For every record below, repeat the text exactly and pass over any image.
---- Exercise data
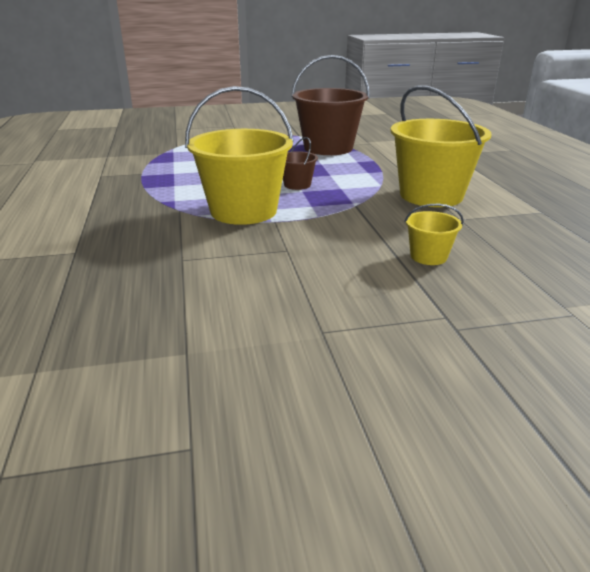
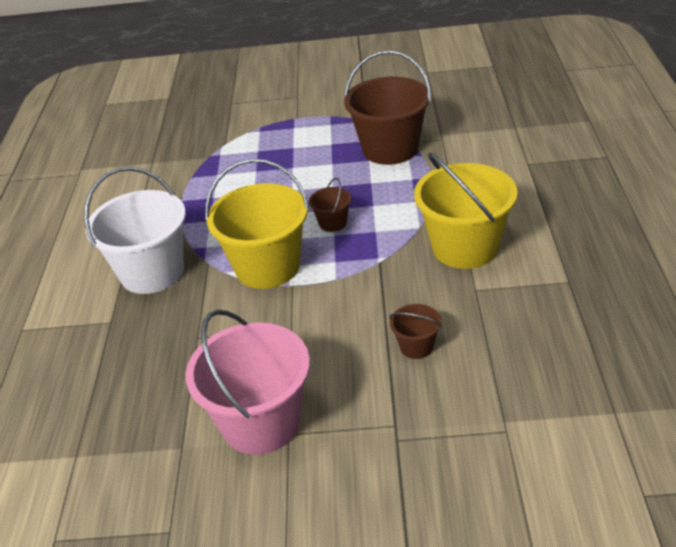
camera: 15 degrees right, 10 degrees up
(119, 217) = (152, 272): none -> white bucket
(283, 323) = (261, 422): none -> pink bucket
(428, 256) = (416, 346): yellow bucket -> brown bucket

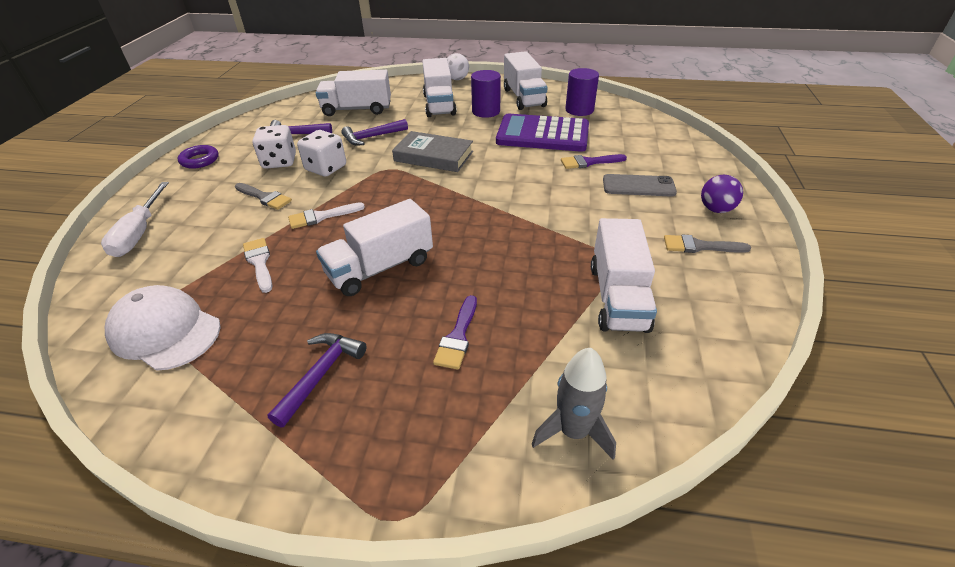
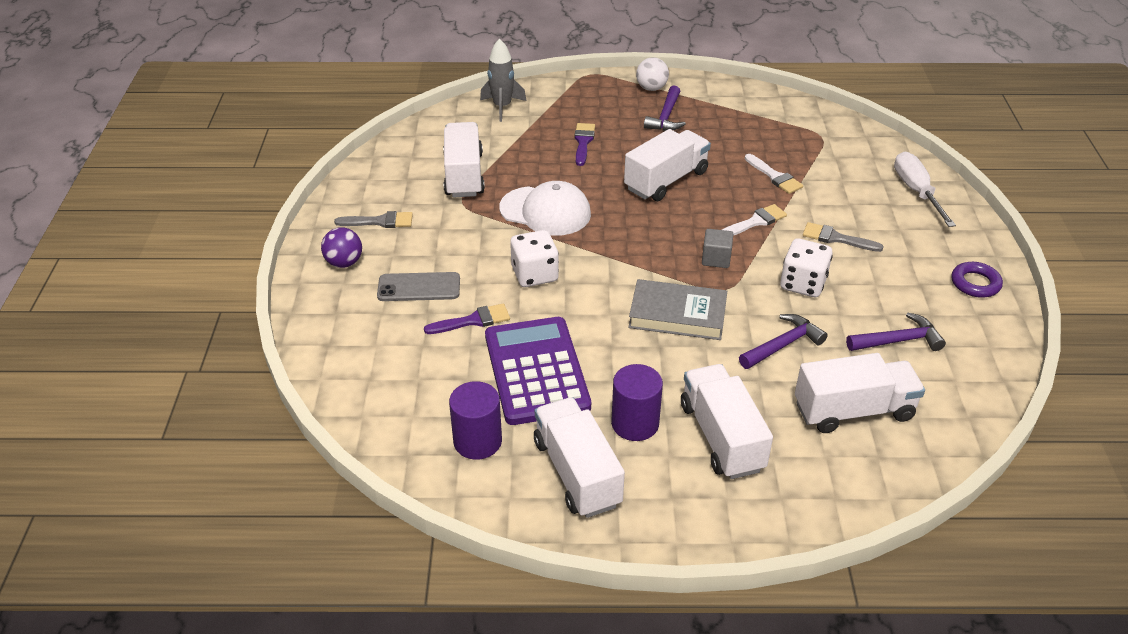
camera: 170 degrees right, 0 degrees up
(165, 331) = (795, 128): white cap -> white cap (545, 211)
(279, 161) = (871, 289): white dice -> white dice (534, 274)
(380, 189) = (716, 259): none -> grey cube
(457, 79) = (724, 535): white ball -> white ball (651, 88)
(542, 134) = (536, 371): purple calculator -> purple calculator turned 105 degrees counterclockwise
--------
Result of the task -
camera: 15 degrees right, 10 degrees up
(119, 217) = (152, 272): none -> white bucket
(283, 323) = (261, 422): none -> pink bucket
(428, 256) = (416, 346): yellow bucket -> brown bucket

camera: 170 degrees right, 0 degrees up
(165, 331) = (795, 128): white cap -> white cap (545, 211)
(279, 161) = (871, 289): white dice -> white dice (534, 274)
(380, 189) = (716, 259): none -> grey cube
(457, 79) = (724, 535): white ball -> white ball (651, 88)
(542, 134) = (536, 371): purple calculator -> purple calculator turned 105 degrees counterclockwise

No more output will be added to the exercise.